§ What to do:
All lines in the material with the string "purple" should be listed.

*** Records for this task ***

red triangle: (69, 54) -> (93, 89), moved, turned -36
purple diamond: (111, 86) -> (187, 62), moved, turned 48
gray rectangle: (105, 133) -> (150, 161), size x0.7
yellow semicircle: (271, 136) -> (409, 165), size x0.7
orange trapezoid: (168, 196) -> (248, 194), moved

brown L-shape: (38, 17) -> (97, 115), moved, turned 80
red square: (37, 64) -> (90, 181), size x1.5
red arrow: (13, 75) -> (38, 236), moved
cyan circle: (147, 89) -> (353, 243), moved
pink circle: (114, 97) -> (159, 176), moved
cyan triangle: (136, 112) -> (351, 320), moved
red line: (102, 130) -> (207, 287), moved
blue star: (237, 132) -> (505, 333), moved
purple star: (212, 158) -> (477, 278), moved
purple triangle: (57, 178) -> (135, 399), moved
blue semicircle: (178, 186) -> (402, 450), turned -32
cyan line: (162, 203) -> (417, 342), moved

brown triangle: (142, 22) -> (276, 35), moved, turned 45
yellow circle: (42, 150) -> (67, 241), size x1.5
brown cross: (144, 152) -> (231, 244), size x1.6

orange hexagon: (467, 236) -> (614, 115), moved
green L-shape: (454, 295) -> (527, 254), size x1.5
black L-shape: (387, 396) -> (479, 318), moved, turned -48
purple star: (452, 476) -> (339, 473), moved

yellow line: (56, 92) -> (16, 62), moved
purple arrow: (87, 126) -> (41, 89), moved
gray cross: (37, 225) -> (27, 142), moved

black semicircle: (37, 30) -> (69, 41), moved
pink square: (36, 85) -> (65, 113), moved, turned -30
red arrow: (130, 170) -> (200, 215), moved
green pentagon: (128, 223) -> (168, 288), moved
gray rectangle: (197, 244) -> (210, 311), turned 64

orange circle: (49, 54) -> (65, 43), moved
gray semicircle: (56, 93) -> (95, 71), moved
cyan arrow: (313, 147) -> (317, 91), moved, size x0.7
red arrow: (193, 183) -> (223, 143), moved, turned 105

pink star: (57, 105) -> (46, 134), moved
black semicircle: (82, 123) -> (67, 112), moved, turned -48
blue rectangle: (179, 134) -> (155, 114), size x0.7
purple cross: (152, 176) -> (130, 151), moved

*** End of Records for this task ***

§ Expected output:
purple diamond: (111, 86) -> (187, 62), moved, turned 48
purple star: (212, 158) -> (477, 278), moved
purple triangle: (57, 178) -> (135, 399), moved
purple star: (452, 476) -> (339, 473), moved
purple arrow: (87, 126) -> (41, 89), moved
purple cross: (152, 176) -> (130, 151), moved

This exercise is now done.